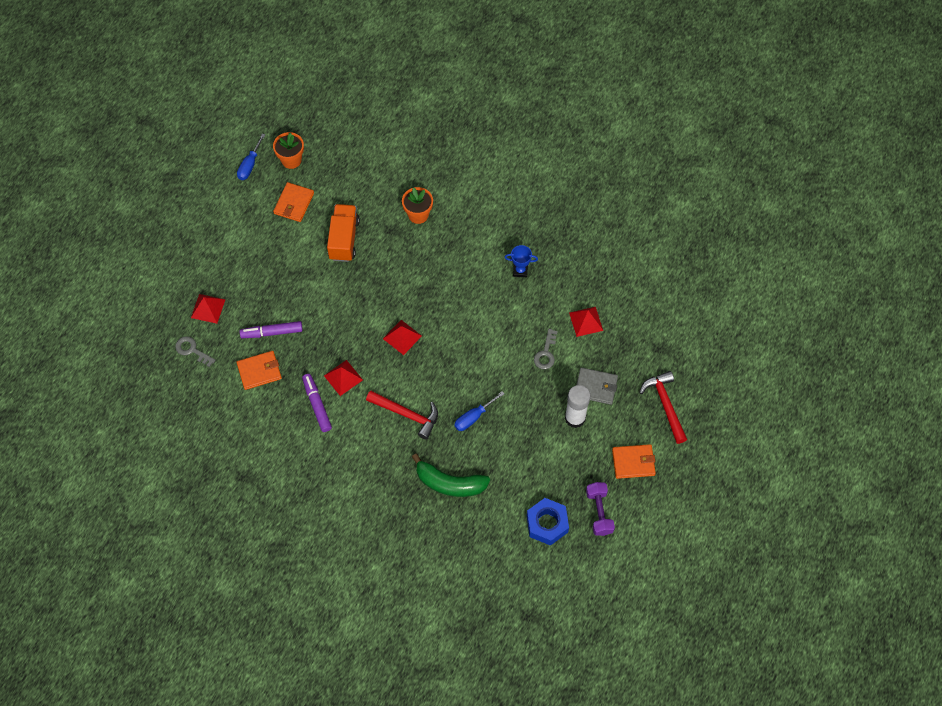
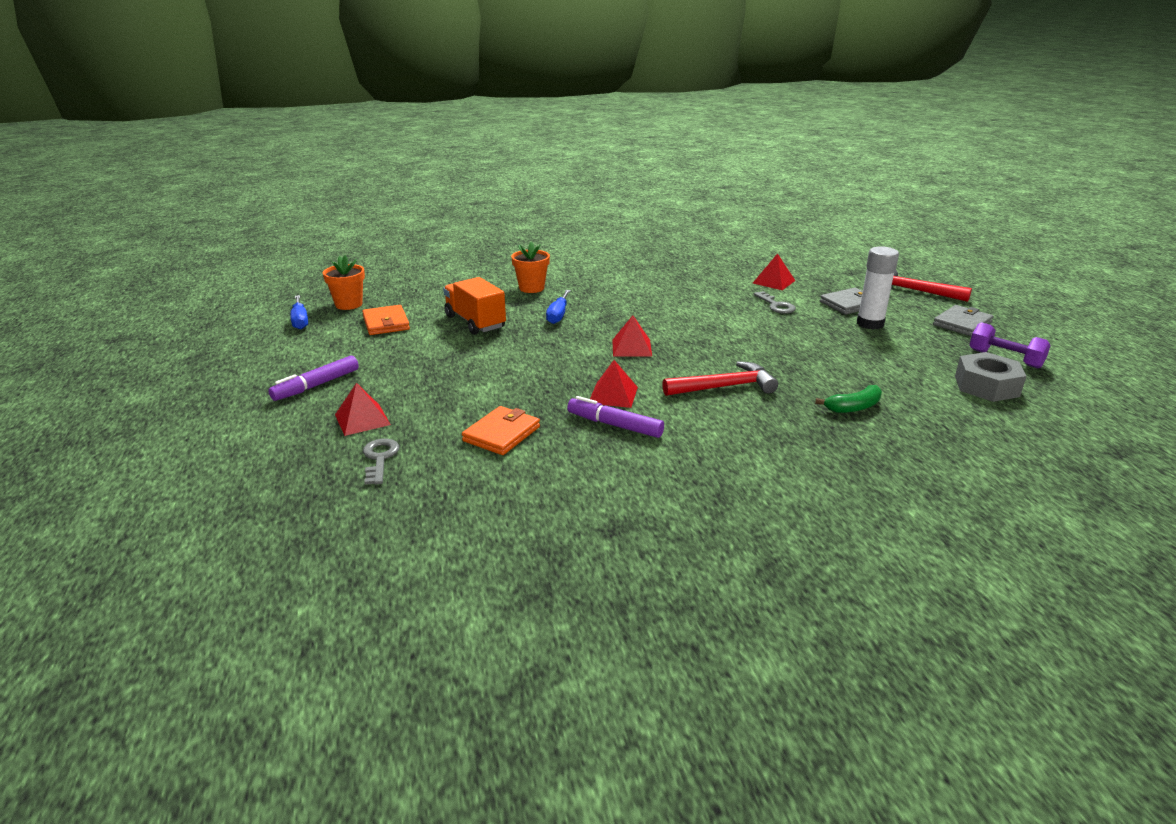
camera: 40 degrees left, 35 degrees down
(192, 350) = (380, 458): grey key -> grey key turned 90 degrees clockwise
(272, 332) = (476, 402): purple marker -> purple marker (316, 385)
(450, 483) = (853, 407): green banana -> green banana, size x0.60
(473, 417) = (789, 360): blue screwdriver -> blue screwdriver (558, 315)
(520, 270) = (673, 281): blue trophy -> none
(547, 524) = (986, 386): blue nut -> grey nut
(633, 462) = (962, 324): orange wallet -> grey wallet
========================================
What to do:
Check each line above for the string "grey" and return those that contain it.

Your solution:
(192, 350) = (380, 458): grey key -> grey key turned 90 degrees clockwise
(547, 524) = (986, 386): blue nut -> grey nut
(633, 462) = (962, 324): orange wallet -> grey wallet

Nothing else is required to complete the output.